#### Data in this exercise:

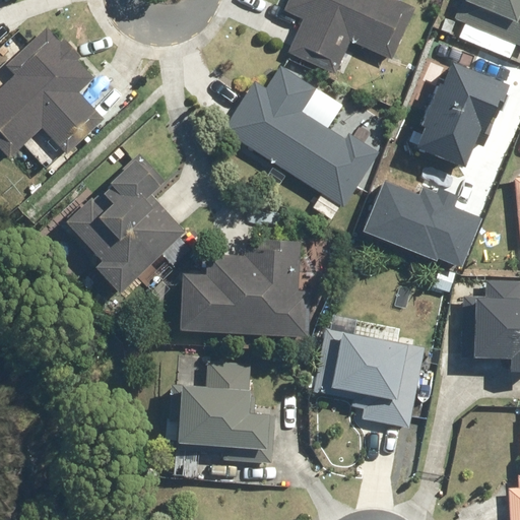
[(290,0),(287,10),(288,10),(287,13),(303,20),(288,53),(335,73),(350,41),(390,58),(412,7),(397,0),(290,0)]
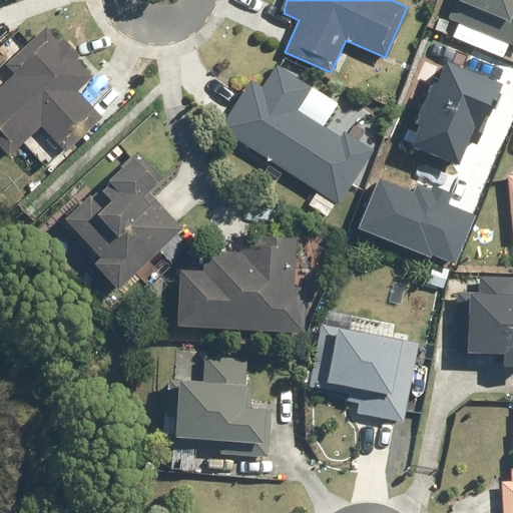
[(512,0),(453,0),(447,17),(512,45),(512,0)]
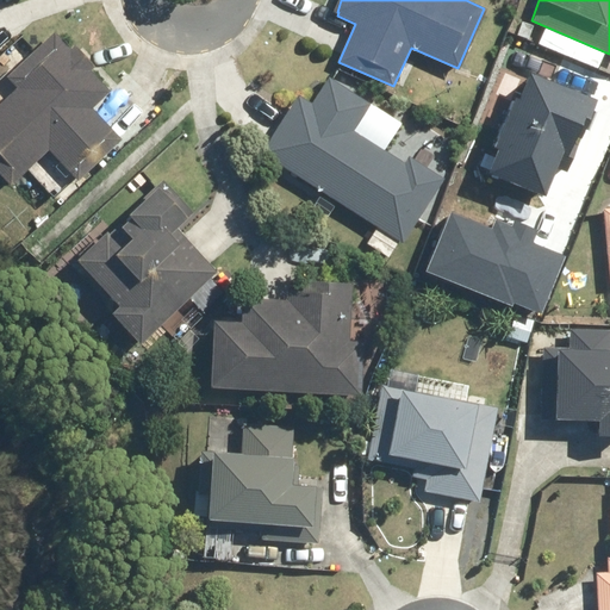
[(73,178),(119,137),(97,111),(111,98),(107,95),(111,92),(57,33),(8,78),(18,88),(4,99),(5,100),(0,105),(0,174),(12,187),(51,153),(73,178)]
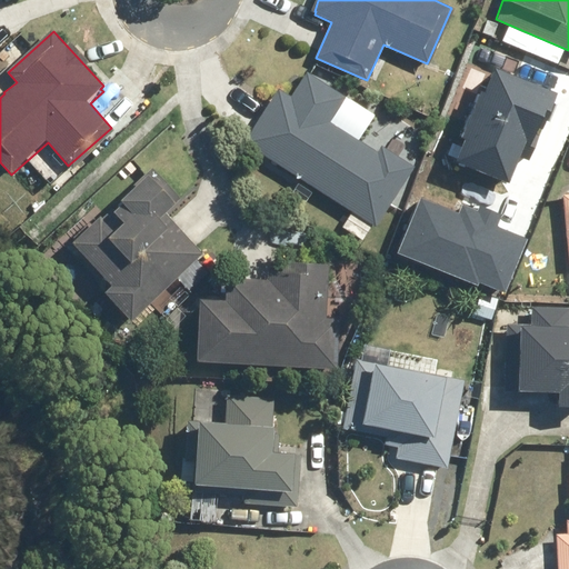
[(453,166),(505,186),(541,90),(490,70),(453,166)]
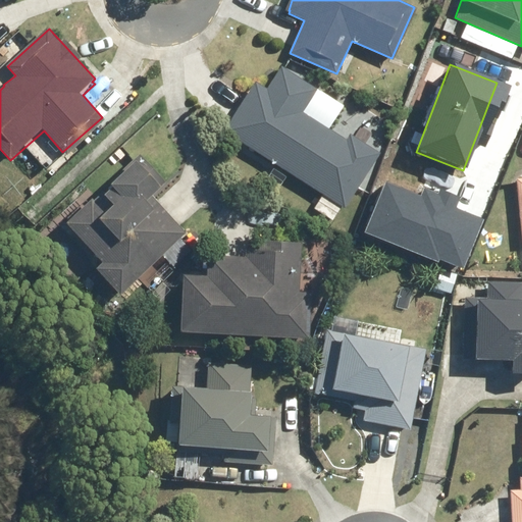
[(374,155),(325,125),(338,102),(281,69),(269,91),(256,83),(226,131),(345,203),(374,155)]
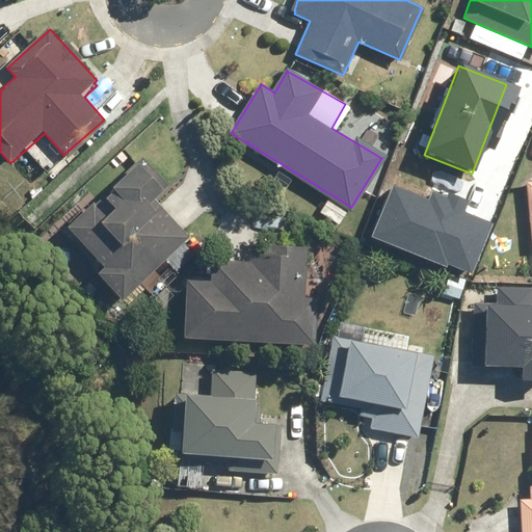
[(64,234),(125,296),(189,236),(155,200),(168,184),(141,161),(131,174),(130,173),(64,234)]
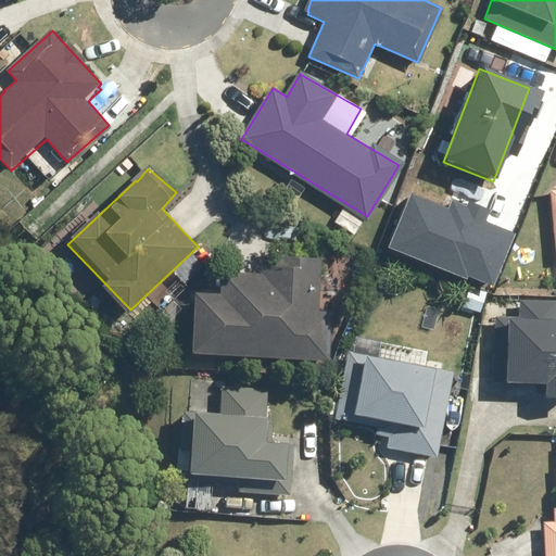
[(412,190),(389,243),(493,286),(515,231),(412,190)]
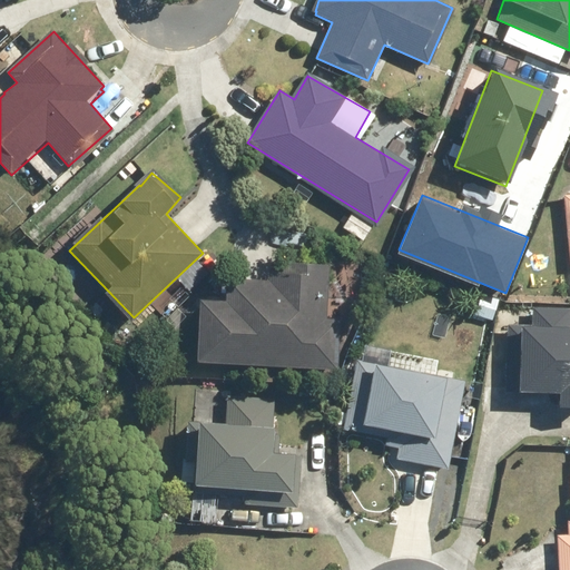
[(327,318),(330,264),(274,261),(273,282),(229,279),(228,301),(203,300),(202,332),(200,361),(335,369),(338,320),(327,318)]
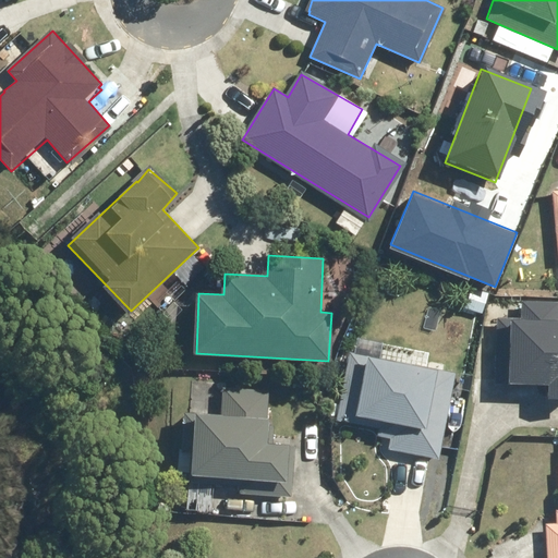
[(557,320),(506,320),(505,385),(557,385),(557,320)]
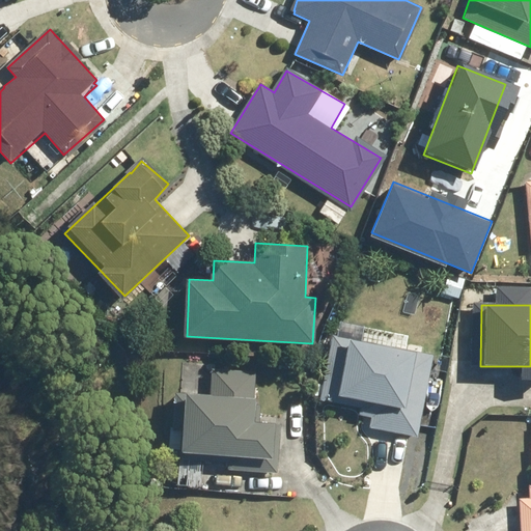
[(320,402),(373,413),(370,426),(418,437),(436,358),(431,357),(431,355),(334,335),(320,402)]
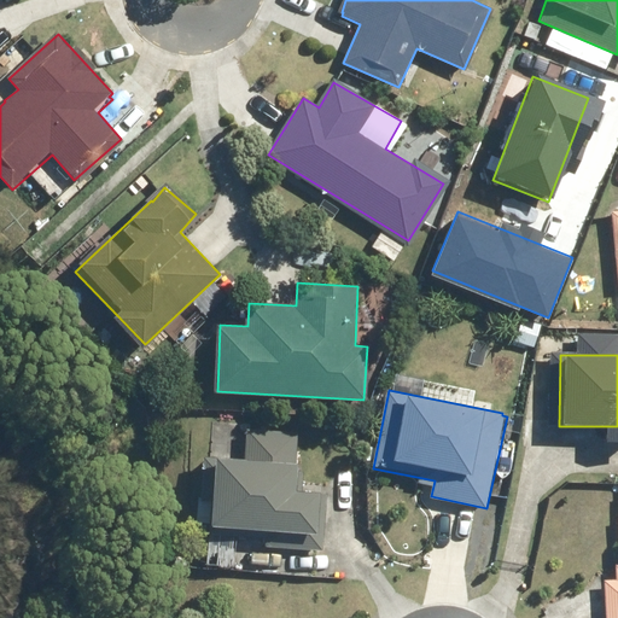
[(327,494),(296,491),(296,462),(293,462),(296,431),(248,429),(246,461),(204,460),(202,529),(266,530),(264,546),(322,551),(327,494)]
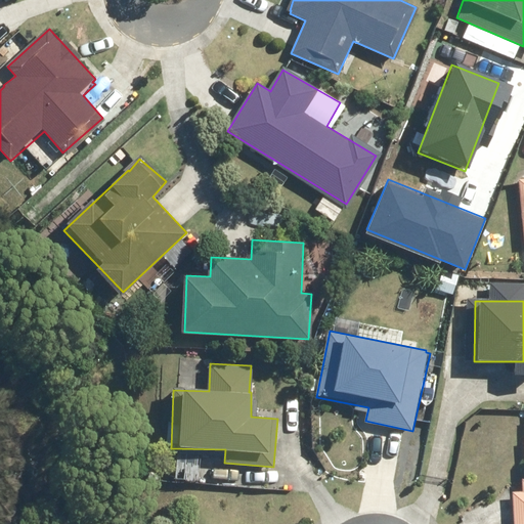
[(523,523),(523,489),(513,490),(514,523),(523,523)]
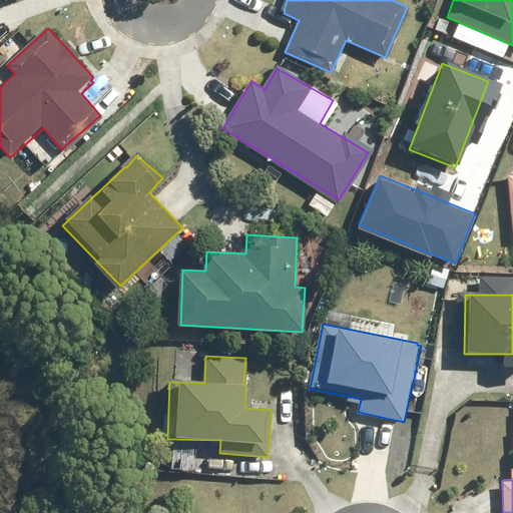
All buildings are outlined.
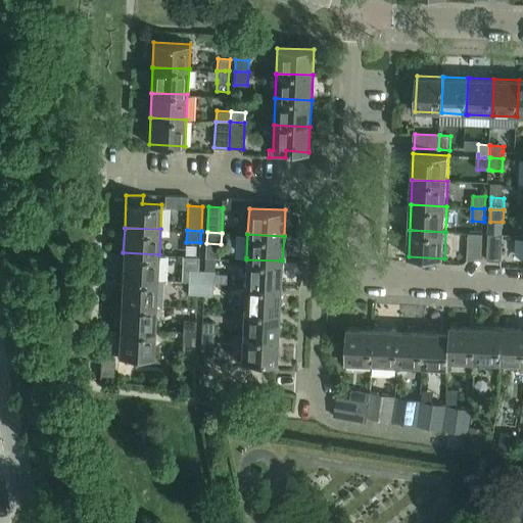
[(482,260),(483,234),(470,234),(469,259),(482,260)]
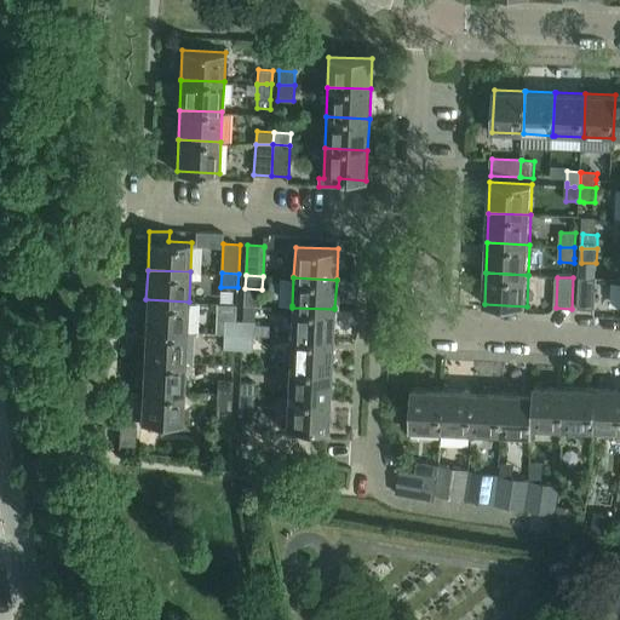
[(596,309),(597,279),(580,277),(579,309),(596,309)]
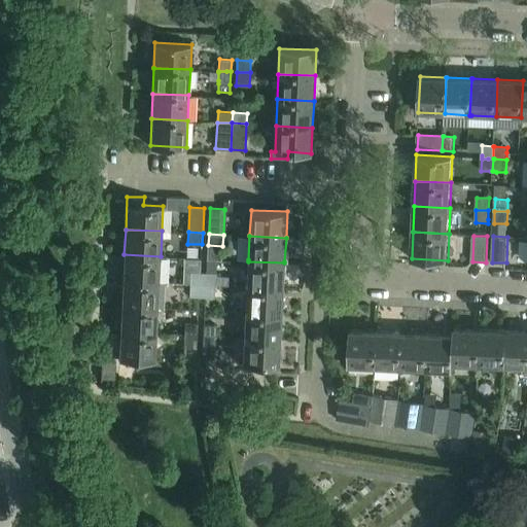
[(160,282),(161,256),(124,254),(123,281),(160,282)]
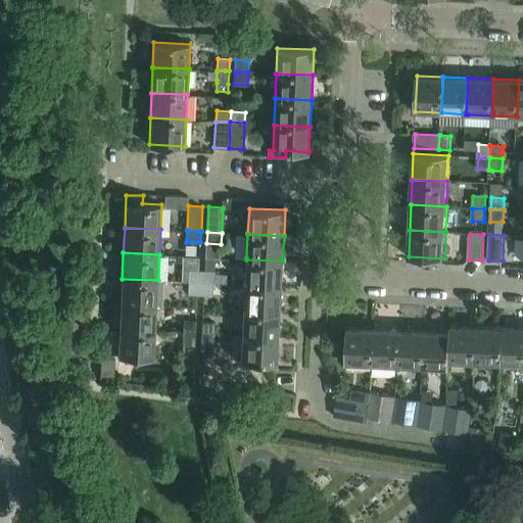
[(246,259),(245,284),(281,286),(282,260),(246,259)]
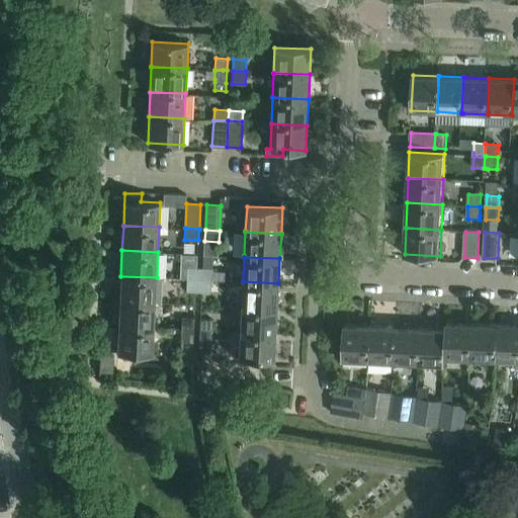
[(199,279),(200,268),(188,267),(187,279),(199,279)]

#### Instructions to follow:
Which lines fall between the one containing "[(246,259),(245,284),(281,286),(282,260),(246,259)]" and the last line of the listing, both included? Give them again exactly, without the pictures.

#### Task answer:
[(246,259),(245,284),(281,286),(282,260),(246,259)]
[(199,279),(200,268),(188,267),(187,279),(199,279)]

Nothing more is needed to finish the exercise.